Object change descriptions

= Beginning of Section =

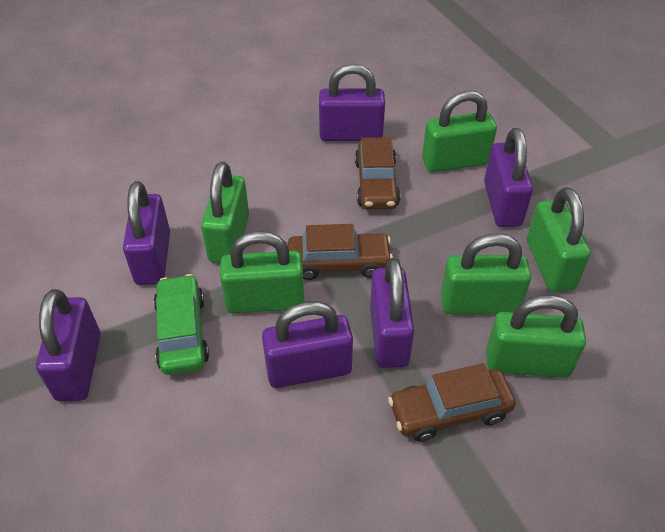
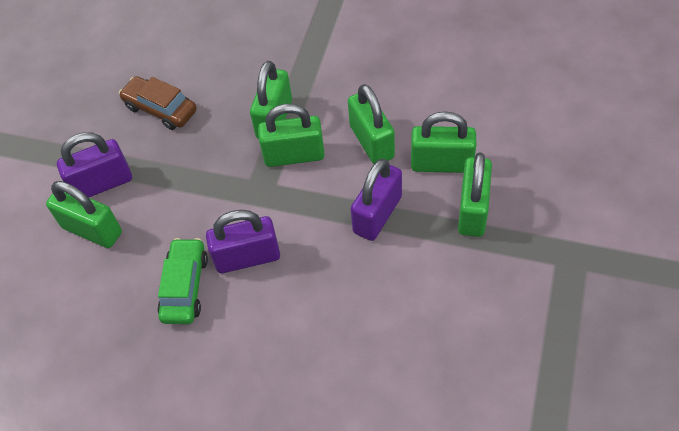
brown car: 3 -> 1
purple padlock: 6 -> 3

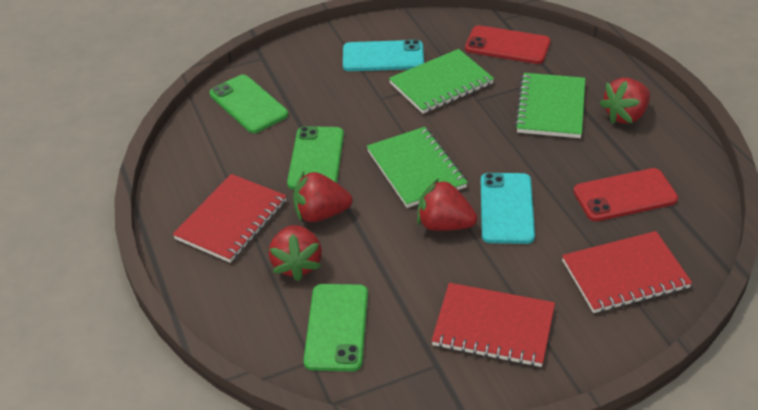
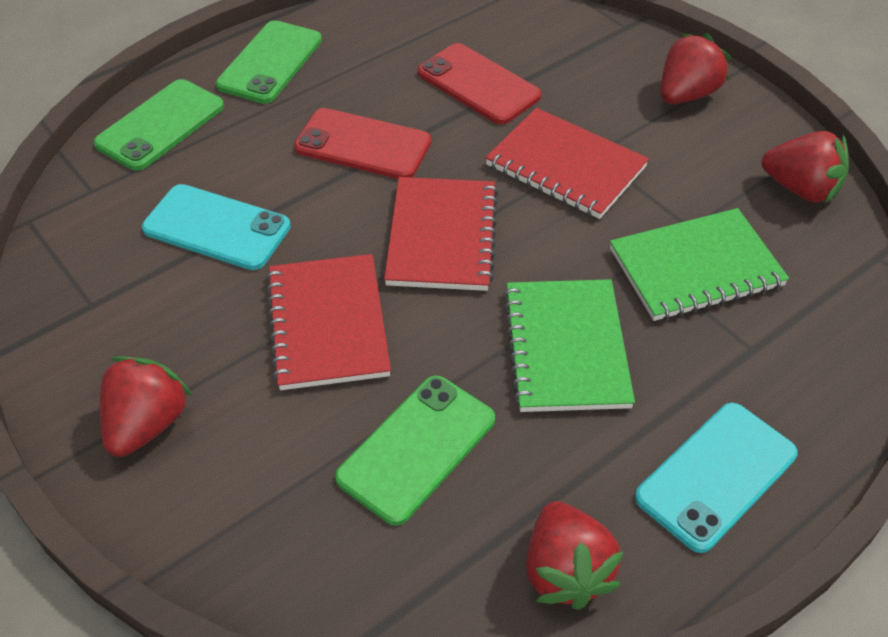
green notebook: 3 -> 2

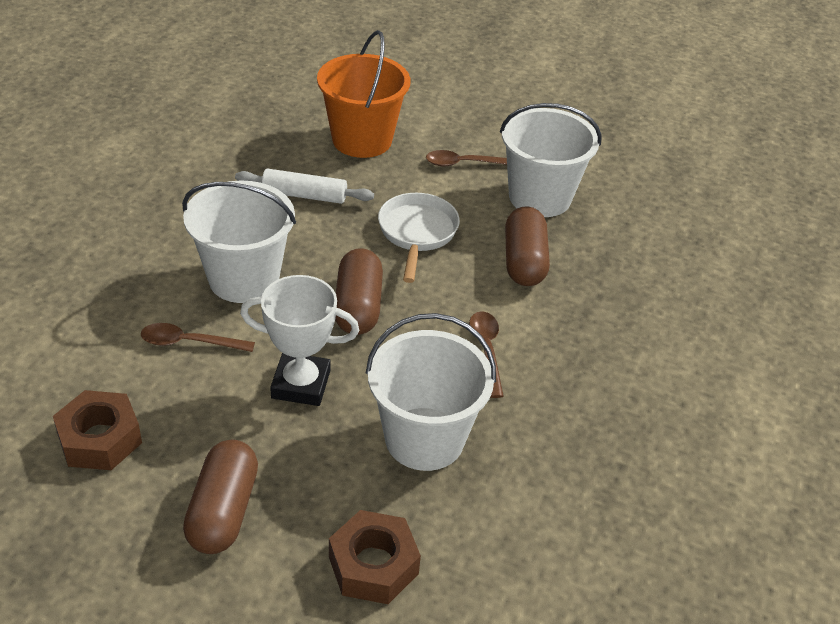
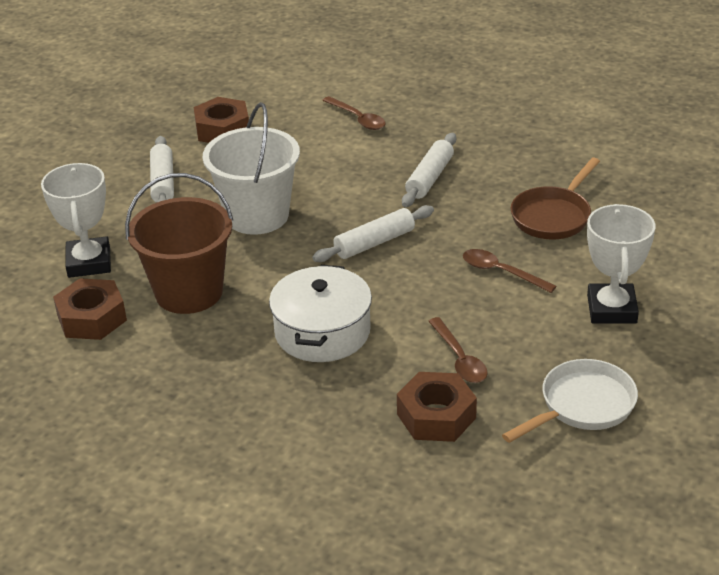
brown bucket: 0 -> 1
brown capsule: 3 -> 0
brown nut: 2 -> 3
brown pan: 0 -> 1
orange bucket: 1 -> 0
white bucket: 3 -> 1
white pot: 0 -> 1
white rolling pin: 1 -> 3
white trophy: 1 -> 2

= End of Section =

Work order: Repeat the records above exactly. Pictures do not belong in the copy.

Task output:
brown car: 3 -> 1
purple padlock: 6 -> 3

green notebook: 3 -> 2

brown bucket: 0 -> 1
brown capsule: 3 -> 0
brown nut: 2 -> 3
brown pan: 0 -> 1
orange bucket: 1 -> 0
white bucket: 3 -> 1
white pot: 0 -> 1
white rolling pin: 1 -> 3
white trophy: 1 -> 2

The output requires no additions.